### YOUR GOAL
Transcribe exactly the span of lines that begins the records and ends with the line holding "IC9: NOR (in", both boundary lines included.

### INPUT RECORDS
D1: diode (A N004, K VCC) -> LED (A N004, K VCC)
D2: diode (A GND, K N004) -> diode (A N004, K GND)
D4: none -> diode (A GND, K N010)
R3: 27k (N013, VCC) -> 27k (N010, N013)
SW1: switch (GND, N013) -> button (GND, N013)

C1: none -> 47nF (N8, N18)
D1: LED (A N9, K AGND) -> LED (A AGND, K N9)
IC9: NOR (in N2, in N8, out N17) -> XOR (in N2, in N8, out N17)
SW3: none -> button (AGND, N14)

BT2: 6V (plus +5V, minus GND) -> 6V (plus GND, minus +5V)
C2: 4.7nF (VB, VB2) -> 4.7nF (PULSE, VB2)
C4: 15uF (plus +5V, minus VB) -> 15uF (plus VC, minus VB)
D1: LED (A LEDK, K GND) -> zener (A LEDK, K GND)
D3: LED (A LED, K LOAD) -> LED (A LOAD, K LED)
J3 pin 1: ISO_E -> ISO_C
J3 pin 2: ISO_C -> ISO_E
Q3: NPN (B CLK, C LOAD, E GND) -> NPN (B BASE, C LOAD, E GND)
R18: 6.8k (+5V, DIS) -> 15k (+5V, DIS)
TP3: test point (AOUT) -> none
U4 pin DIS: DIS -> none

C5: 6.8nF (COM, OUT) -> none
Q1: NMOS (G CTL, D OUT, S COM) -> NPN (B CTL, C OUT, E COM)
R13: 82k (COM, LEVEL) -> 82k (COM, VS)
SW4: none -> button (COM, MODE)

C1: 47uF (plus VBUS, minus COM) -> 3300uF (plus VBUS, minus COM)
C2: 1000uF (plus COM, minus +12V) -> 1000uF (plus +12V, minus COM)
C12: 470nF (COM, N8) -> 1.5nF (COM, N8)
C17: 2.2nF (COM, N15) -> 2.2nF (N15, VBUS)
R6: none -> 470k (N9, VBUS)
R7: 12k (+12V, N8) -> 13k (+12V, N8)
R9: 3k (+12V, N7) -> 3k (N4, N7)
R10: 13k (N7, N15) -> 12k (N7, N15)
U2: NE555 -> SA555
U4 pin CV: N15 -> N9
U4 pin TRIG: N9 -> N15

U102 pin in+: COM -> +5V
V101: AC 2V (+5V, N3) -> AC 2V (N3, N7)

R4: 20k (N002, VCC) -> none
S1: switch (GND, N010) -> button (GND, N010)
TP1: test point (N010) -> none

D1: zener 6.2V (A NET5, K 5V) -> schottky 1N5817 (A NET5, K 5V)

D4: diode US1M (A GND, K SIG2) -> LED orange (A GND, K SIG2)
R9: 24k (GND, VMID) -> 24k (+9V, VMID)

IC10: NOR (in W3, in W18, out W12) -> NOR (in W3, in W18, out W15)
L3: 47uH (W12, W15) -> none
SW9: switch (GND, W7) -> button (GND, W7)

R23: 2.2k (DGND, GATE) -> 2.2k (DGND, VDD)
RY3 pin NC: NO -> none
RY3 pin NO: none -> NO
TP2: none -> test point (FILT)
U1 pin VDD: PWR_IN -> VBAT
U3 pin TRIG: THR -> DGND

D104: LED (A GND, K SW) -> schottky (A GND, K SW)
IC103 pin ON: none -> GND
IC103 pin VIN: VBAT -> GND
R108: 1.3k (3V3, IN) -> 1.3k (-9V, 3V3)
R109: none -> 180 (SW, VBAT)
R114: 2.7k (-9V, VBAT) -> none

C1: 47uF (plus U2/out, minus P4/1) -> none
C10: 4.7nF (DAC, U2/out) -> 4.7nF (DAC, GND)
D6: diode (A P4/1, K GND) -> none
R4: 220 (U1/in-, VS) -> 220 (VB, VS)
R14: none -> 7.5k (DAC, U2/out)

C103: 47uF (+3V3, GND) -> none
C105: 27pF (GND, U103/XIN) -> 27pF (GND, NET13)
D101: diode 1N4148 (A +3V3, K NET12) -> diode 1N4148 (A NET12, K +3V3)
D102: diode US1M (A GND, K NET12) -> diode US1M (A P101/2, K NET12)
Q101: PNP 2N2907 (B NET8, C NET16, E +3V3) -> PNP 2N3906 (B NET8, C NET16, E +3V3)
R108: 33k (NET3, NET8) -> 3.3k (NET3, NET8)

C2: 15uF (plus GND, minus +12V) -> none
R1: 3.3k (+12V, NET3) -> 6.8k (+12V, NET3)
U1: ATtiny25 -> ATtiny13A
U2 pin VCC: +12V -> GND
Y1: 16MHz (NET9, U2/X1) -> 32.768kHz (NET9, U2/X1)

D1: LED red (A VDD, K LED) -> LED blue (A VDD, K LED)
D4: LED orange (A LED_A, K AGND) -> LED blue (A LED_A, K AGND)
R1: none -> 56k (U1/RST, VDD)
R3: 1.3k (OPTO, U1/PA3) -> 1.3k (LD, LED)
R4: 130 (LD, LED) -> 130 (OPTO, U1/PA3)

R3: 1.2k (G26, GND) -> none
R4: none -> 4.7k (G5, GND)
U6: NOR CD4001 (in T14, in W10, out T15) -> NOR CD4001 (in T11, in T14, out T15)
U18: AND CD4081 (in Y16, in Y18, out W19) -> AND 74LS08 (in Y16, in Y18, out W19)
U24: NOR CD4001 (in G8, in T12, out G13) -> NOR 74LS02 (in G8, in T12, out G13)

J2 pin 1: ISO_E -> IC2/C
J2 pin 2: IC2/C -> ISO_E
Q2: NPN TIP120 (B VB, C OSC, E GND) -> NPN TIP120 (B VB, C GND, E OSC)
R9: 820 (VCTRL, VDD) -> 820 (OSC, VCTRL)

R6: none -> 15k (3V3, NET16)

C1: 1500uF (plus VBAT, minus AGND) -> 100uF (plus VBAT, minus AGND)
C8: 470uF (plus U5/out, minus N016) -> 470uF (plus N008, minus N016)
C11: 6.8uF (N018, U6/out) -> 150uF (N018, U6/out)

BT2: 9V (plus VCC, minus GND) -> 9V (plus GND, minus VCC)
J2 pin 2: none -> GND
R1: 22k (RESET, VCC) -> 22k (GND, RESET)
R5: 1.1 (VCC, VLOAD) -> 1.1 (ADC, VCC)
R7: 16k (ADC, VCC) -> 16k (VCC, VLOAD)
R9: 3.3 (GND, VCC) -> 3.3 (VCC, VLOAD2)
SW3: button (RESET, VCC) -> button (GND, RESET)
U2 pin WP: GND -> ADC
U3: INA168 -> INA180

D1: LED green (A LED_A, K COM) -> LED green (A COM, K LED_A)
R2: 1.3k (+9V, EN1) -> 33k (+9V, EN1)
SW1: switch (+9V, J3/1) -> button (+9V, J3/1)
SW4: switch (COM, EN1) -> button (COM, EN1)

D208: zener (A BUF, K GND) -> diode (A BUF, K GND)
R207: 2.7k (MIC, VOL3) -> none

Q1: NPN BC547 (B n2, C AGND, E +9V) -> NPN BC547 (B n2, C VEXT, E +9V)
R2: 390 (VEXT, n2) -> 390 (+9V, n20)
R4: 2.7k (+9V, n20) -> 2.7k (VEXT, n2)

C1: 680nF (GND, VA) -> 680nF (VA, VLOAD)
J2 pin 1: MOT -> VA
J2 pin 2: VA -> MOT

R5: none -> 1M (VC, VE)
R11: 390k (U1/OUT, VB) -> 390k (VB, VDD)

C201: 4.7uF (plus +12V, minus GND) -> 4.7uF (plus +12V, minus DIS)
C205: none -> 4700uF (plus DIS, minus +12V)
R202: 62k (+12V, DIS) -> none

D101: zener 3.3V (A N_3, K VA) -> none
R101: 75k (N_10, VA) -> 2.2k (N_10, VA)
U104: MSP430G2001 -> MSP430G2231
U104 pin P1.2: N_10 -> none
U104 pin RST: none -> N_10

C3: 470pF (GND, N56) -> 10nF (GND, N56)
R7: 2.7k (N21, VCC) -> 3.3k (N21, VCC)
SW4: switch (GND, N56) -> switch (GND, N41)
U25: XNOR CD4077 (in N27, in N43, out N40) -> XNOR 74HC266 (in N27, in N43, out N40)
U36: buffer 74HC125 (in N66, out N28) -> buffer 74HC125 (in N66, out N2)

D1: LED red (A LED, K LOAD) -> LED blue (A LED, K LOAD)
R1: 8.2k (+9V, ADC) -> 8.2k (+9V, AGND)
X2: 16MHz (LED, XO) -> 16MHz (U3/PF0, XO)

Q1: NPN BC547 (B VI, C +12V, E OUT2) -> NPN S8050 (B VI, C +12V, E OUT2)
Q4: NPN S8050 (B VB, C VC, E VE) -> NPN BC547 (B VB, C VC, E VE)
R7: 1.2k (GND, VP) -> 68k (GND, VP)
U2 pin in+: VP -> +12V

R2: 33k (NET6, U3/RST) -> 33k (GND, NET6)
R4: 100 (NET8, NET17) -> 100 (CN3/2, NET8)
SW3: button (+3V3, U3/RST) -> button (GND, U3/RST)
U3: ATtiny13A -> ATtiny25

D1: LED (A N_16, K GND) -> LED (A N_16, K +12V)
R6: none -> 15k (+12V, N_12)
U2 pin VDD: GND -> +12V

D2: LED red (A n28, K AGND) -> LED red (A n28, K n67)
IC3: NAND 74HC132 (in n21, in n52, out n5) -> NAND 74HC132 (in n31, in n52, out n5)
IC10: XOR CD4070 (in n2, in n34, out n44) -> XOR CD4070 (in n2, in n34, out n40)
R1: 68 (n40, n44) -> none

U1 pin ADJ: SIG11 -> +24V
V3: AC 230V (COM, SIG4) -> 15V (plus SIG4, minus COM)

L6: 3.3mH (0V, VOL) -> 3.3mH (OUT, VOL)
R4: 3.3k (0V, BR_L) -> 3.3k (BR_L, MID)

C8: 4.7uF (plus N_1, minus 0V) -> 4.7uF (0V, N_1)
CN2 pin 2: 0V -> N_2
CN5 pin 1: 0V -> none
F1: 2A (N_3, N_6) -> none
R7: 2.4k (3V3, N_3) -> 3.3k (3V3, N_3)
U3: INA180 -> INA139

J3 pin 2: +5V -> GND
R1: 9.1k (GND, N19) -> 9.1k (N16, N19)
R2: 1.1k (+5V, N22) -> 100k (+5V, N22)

### WRITTEN ANSWER
D1: diode (A N004, K VCC) -> LED (A N004, K VCC)
D2: diode (A GND, K N004) -> diode (A N004, K GND)
D4: none -> diode (A GND, K N010)
R3: 27k (N013, VCC) -> 27k (N010, N013)
SW1: switch (GND, N013) -> button (GND, N013)

C1: none -> 47nF (N8, N18)
D1: LED (A N9, K AGND) -> LED (A AGND, K N9)
IC9: NOR (in N2, in N8, out N17) -> XOR (in N2, in N8, out N17)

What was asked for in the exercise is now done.